#### TASK PROMPT
Copy the data exactly, pictures aside.

[[ SOURCE DATA open ]]

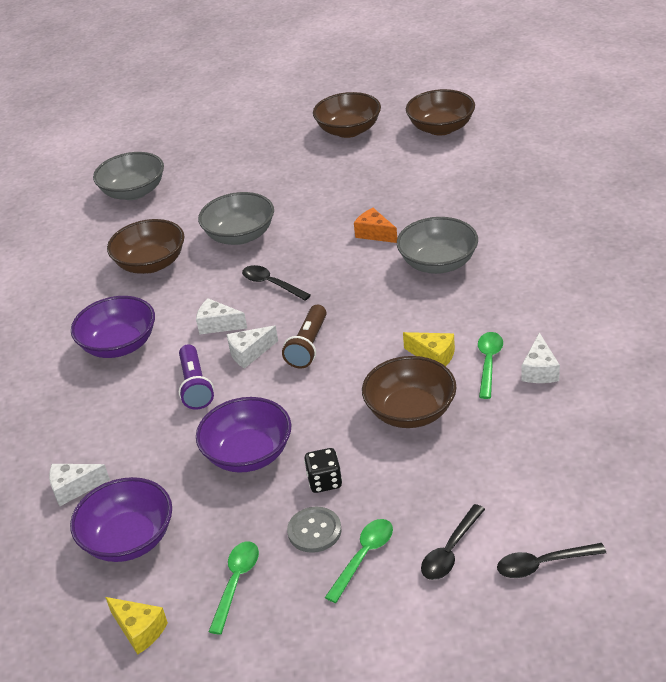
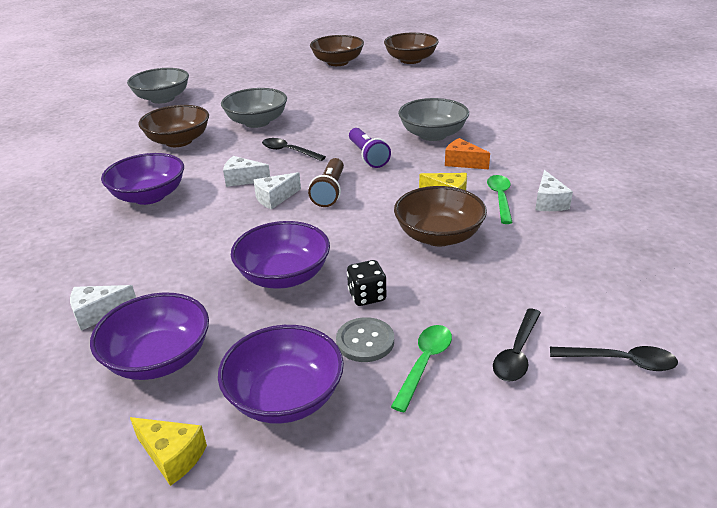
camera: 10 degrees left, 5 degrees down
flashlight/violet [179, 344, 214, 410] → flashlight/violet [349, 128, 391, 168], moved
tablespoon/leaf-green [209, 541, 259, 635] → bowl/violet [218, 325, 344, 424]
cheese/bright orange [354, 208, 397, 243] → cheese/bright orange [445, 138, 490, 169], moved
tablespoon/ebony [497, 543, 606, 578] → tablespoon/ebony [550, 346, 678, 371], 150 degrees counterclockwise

[[ SOURCE DATA closed ]]

#### TASK OUTPUT
camera: 10 degrees left, 5 degrees down
flashlight/violet [179, 344, 214, 410] → flashlight/violet [349, 128, 391, 168], moved
tablespoon/leaf-green [209, 541, 259, 635] → bowl/violet [218, 325, 344, 424]
cheese/bright orange [354, 208, 397, 243] → cheese/bright orange [445, 138, 490, 169], moved
tablespoon/ebony [497, 543, 606, 578] → tablespoon/ebony [550, 346, 678, 371], 150 degrees counterclockwise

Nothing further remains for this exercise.